(Activity):
Omit all images, then repeat exactly the lines below from the one containing "blue star: (111, 162) -> (78, 97), moved" through the one containing "gray triangle: (453, 267)", both ends included.

Data records
=== Begin Enclosure ===
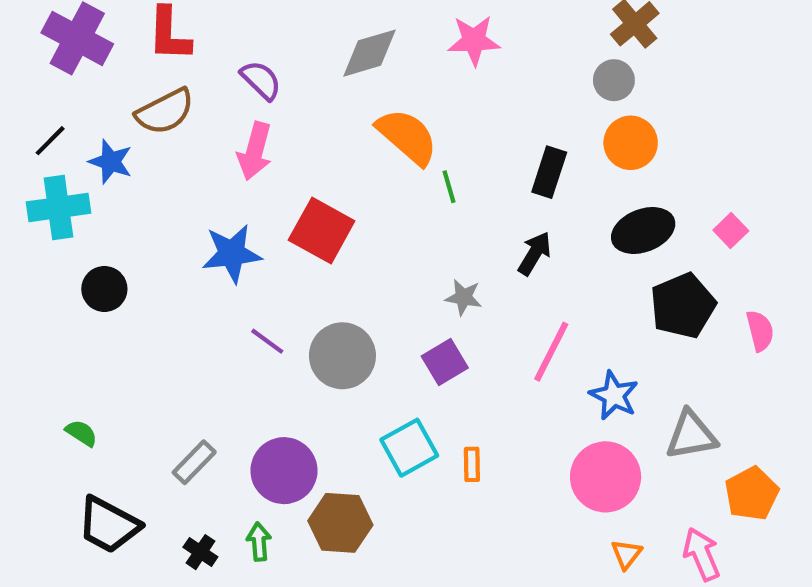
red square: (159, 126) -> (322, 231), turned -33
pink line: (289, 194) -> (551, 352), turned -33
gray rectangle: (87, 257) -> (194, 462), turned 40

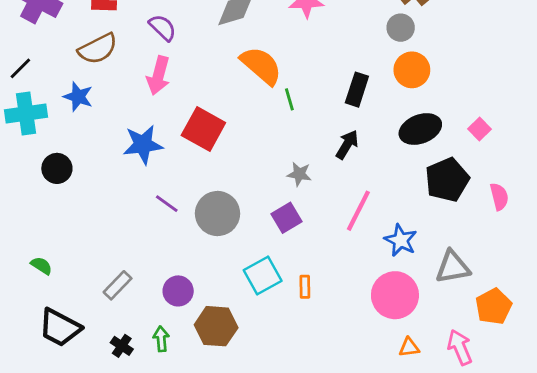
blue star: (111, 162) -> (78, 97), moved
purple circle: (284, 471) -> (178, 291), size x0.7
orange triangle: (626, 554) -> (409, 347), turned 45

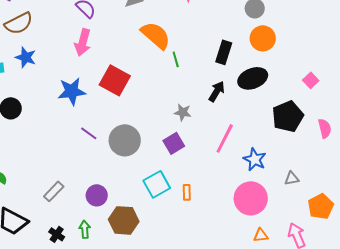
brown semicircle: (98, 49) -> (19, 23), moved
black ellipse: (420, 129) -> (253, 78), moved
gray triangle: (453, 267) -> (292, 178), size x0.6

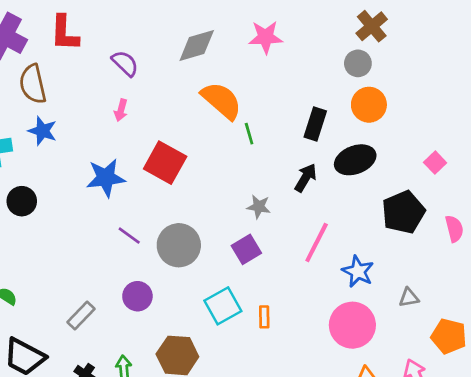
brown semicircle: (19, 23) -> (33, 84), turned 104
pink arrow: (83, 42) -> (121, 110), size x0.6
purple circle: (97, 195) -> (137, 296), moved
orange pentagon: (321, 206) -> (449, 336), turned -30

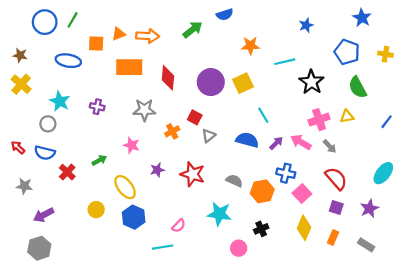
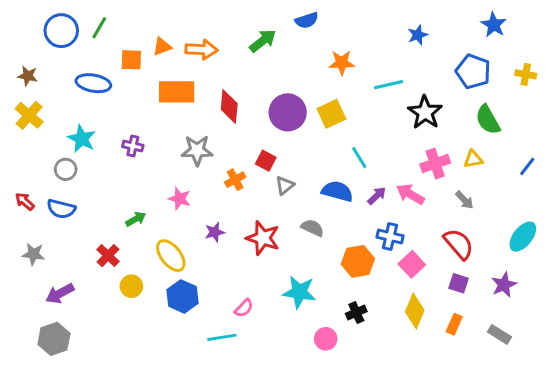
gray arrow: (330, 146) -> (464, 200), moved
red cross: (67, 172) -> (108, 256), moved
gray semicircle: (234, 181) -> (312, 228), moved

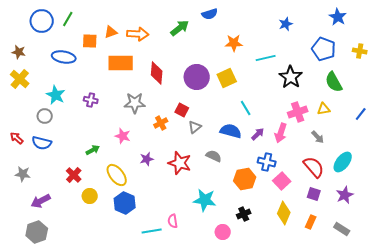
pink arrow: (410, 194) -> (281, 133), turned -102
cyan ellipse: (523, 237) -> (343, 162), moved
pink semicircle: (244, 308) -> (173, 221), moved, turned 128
=== End Enclosure ===
(Result of the task):
blue star: (111, 162) -> (78, 97), moved
purple circle: (284, 471) -> (178, 291), size x0.7
orange triangle: (626, 554) -> (409, 347), turned 45

brown semicircle: (98, 49) -> (19, 23), moved
black ellipse: (420, 129) -> (253, 78), moved
gray triangle: (453, 267) -> (292, 178), size x0.6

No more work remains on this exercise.